• _TASK GOAL_
Extract, exactly and without pictures, every line from the one that includes "brown house: 4 -> 1" through the final line of the material below.

• _DATA_

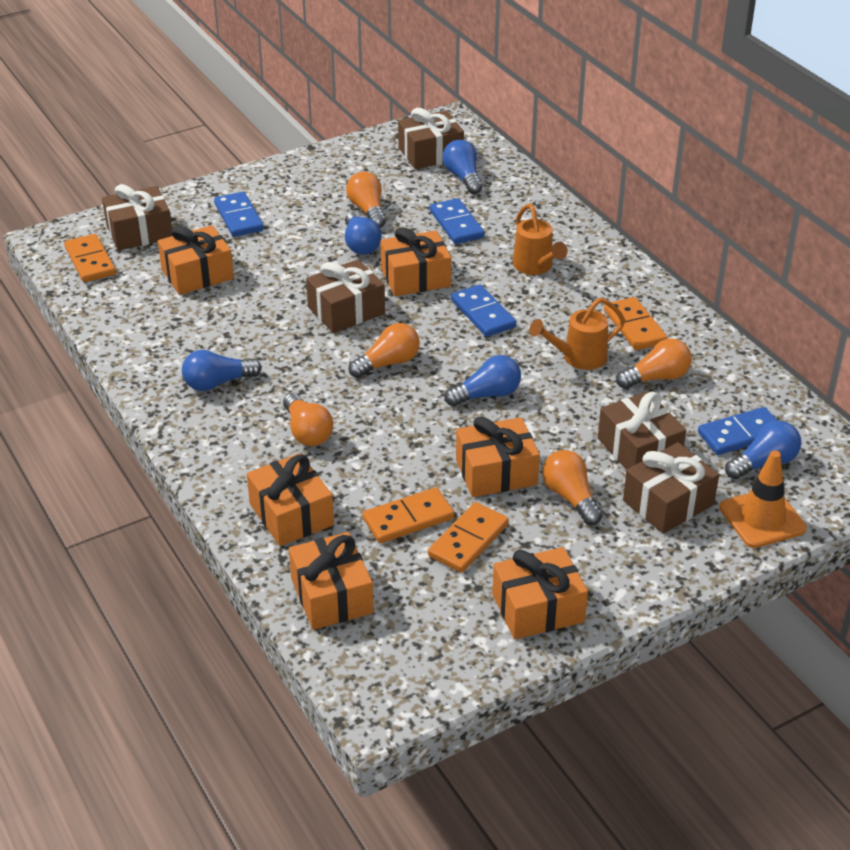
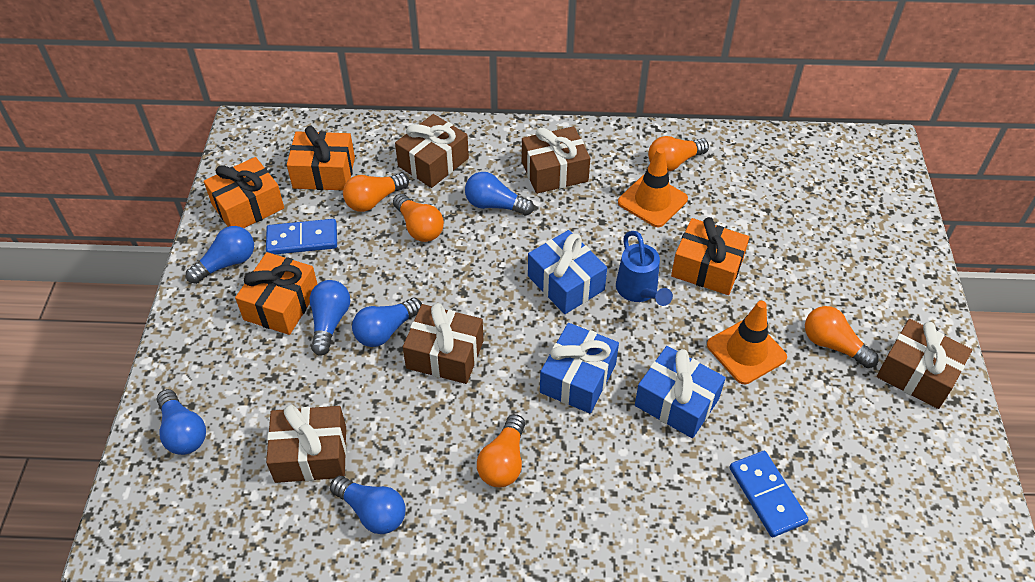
blue domino: 4 -> 2
blue gift: 0 -> 3
blue light bulb: 5 -> 6
blue watering can: 0 -> 1
orange domino: 4 -> 0
orange gift: 6 -> 4
orange traffic cone: 1 -> 2
orange watering can: 2 -> 0

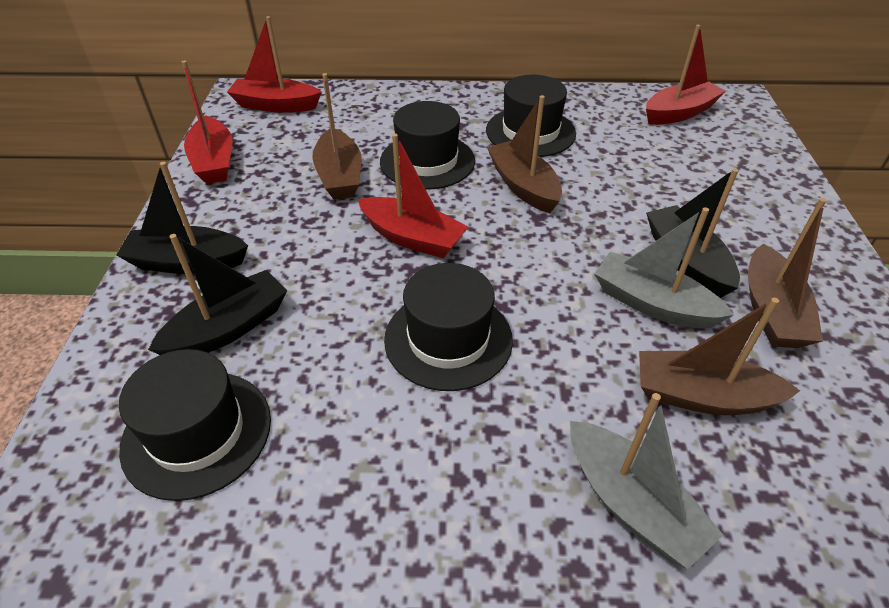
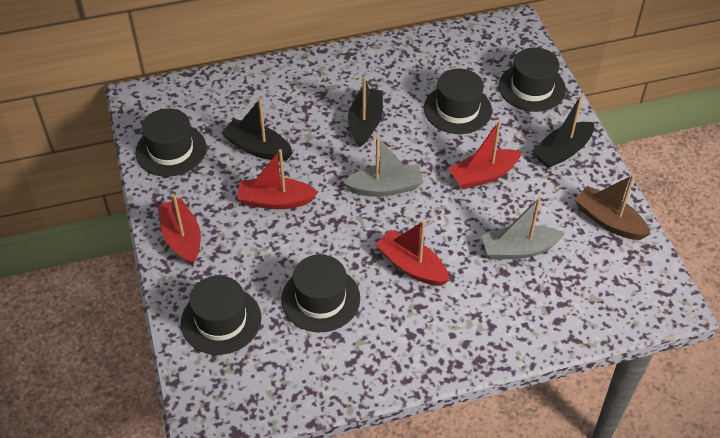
black hat: 4 -> 5
brown boat: 4 -> 1

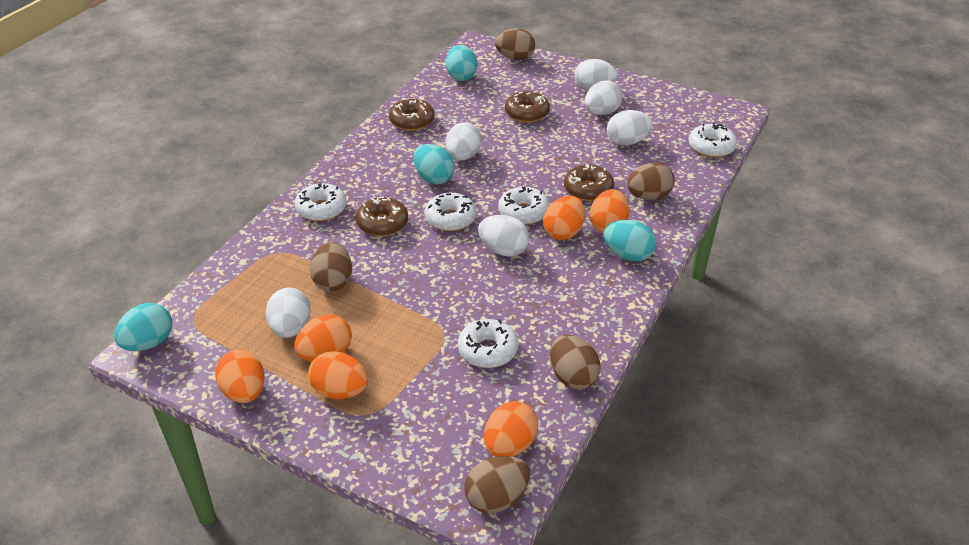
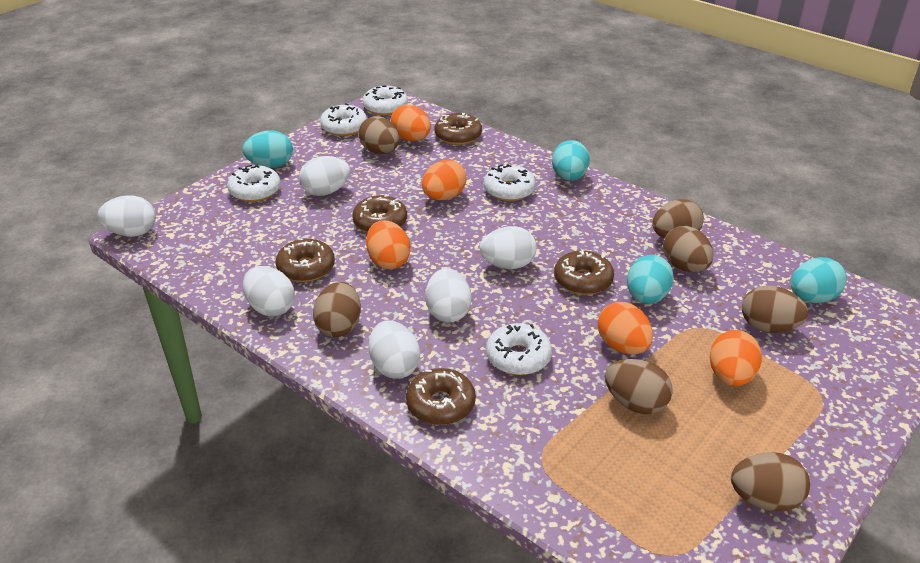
brown donut: 4 -> 5
brown egg: 5 -> 7
orange egg: 6 -> 5

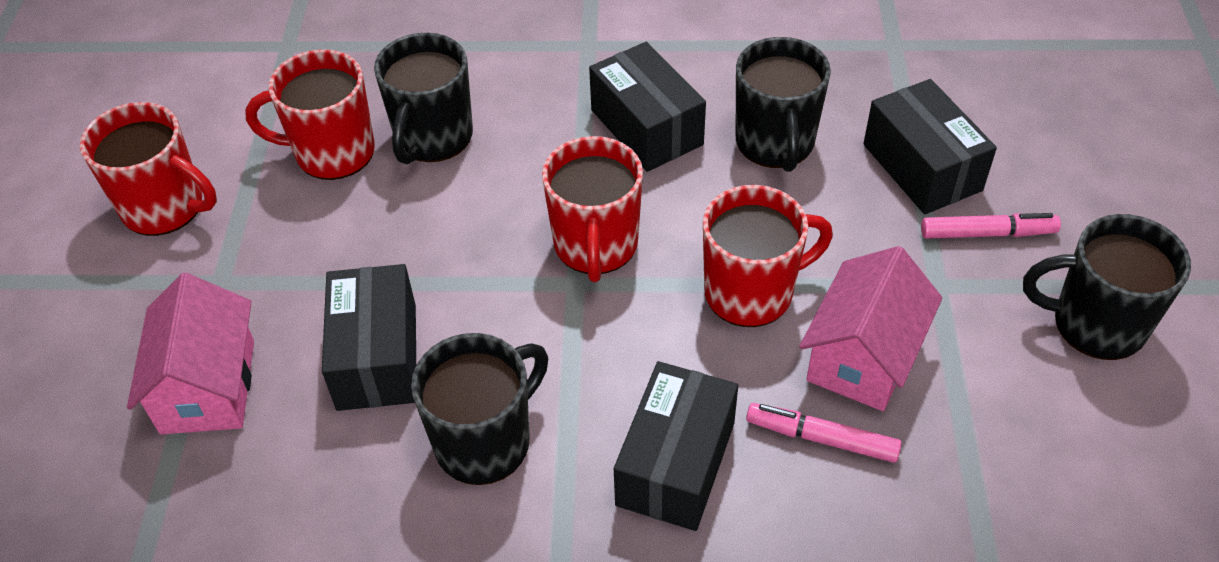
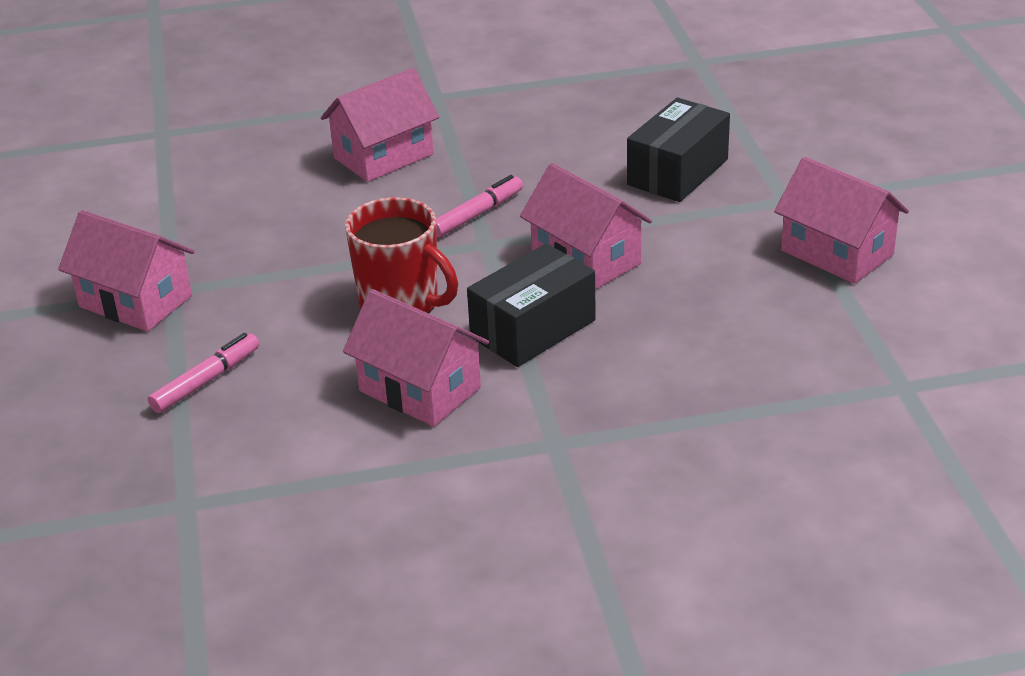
black box: 4 -> 2
black mug: 4 -> 0
pink house: 2 -> 5
red mug: 4 -> 1

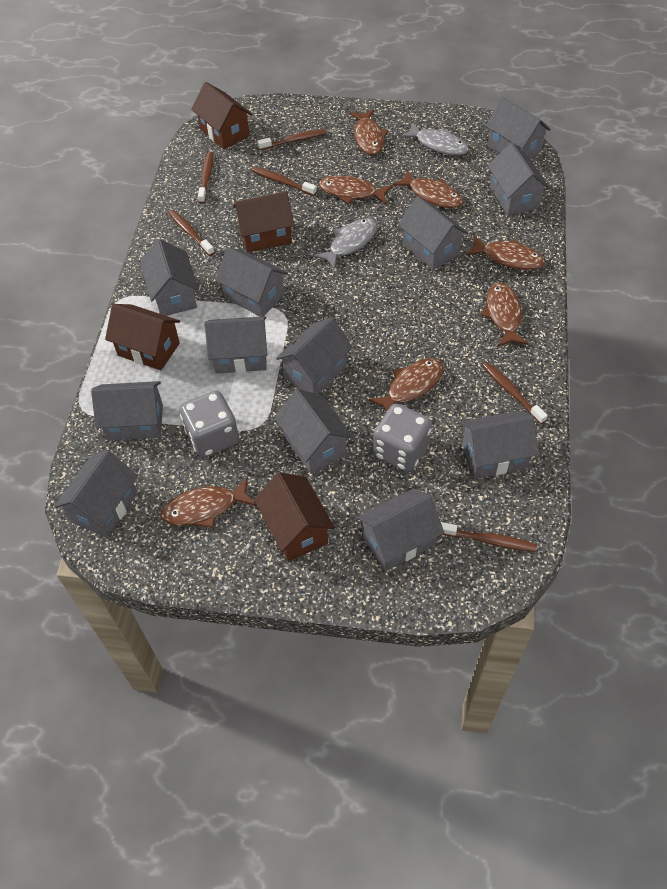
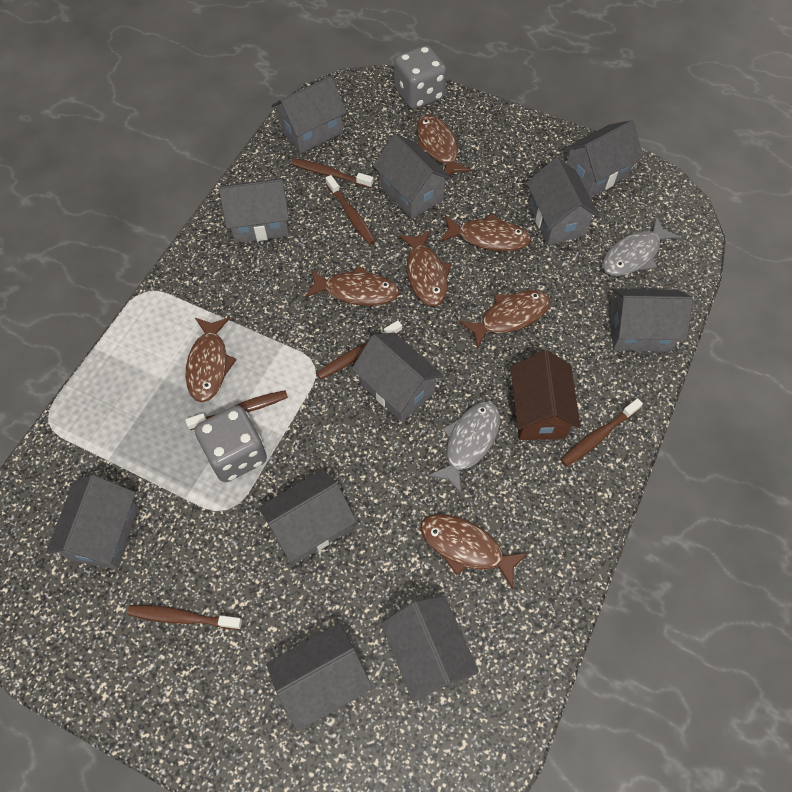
brown house: 4 -> 1
grey house: 12 -> 11

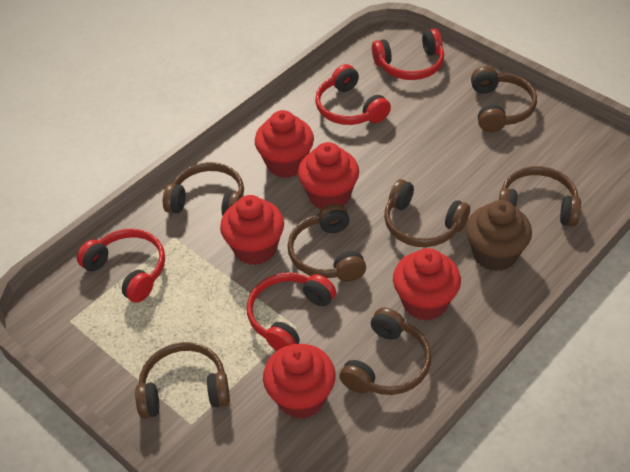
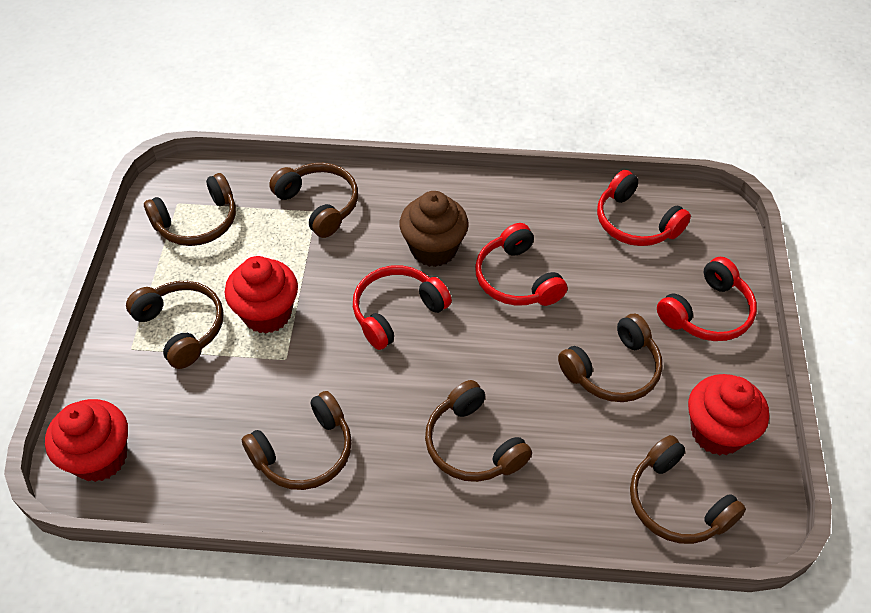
red cupcake: 5 -> 3

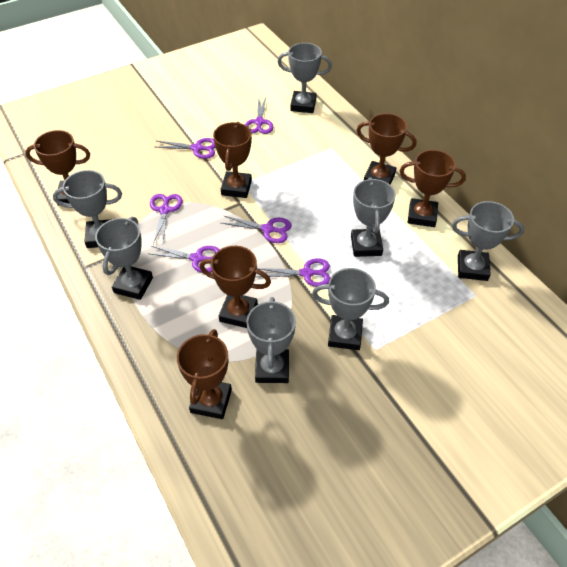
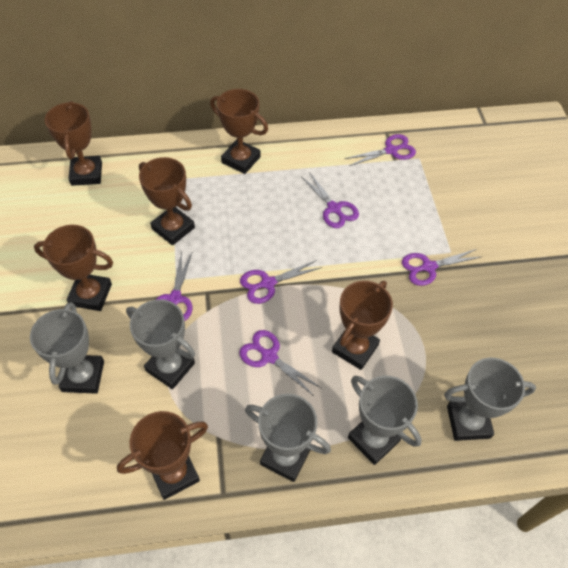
grey trophy: 7 -> 5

• _RESULT OF THE EXERCISE_
brown house: 4 -> 1
grey house: 12 -> 11

red cupcake: 5 -> 3

grey trophy: 7 -> 5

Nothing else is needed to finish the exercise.